(Provided information)
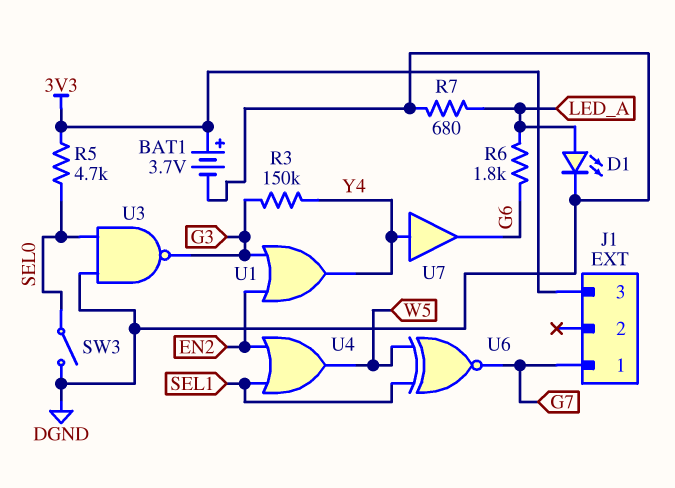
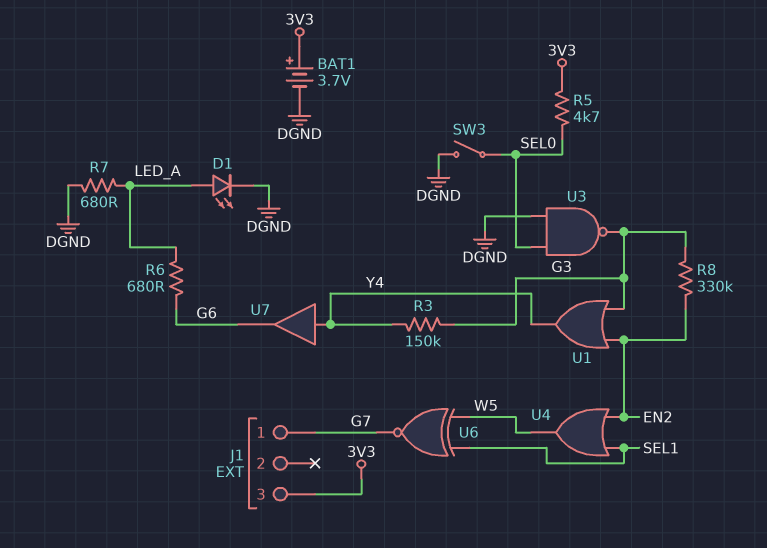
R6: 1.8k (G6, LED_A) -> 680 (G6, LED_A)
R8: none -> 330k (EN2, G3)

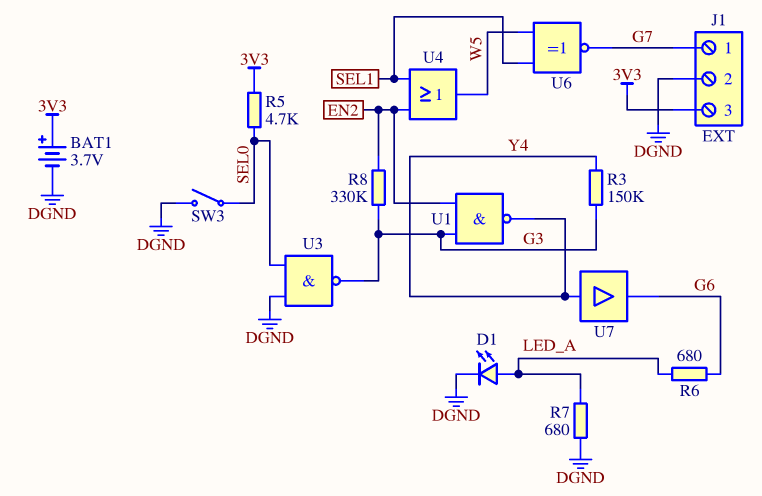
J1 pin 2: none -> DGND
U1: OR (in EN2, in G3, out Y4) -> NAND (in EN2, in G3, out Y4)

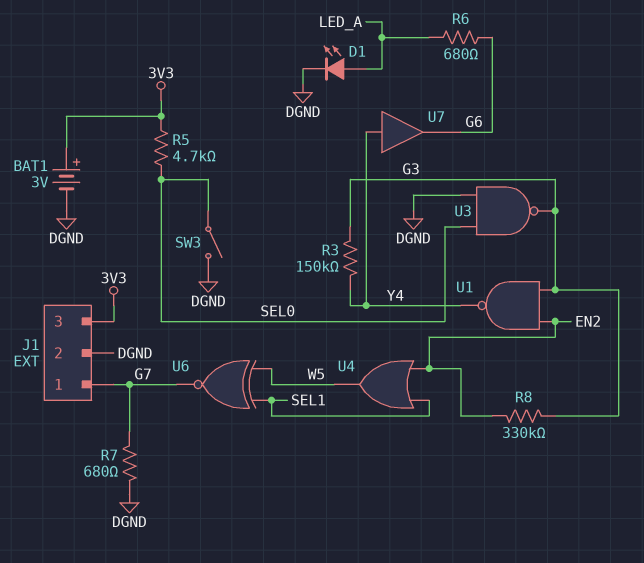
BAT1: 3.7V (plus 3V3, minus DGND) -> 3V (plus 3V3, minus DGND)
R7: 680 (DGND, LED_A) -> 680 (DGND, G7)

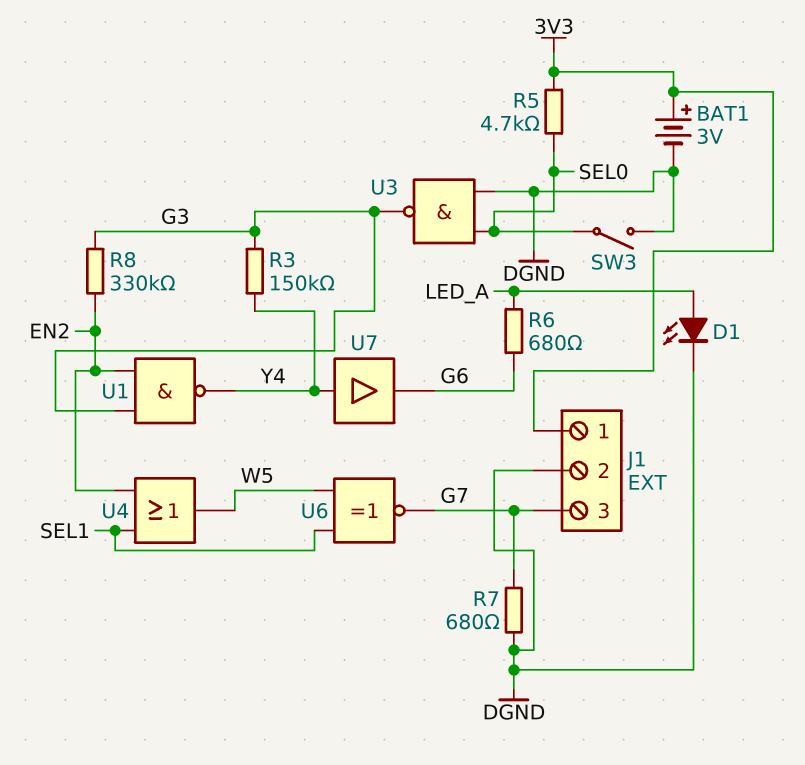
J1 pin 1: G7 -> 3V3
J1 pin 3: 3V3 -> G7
(End Provided information)
What to do
Your answer must be every record above, word for word, with no pictures.

Result for this exercise
R6: 1.8k (G6, LED_A) -> 680 (G6, LED_A)
R8: none -> 330k (EN2, G3)

J1 pin 2: none -> DGND
U1: OR (in EN2, in G3, out Y4) -> NAND (in EN2, in G3, out Y4)

BAT1: 3.7V (plus 3V3, minus DGND) -> 3V (plus 3V3, minus DGND)
R7: 680 (DGND, LED_A) -> 680 (DGND, G7)

J1 pin 1: G7 -> 3V3
J1 pin 3: 3V3 -> G7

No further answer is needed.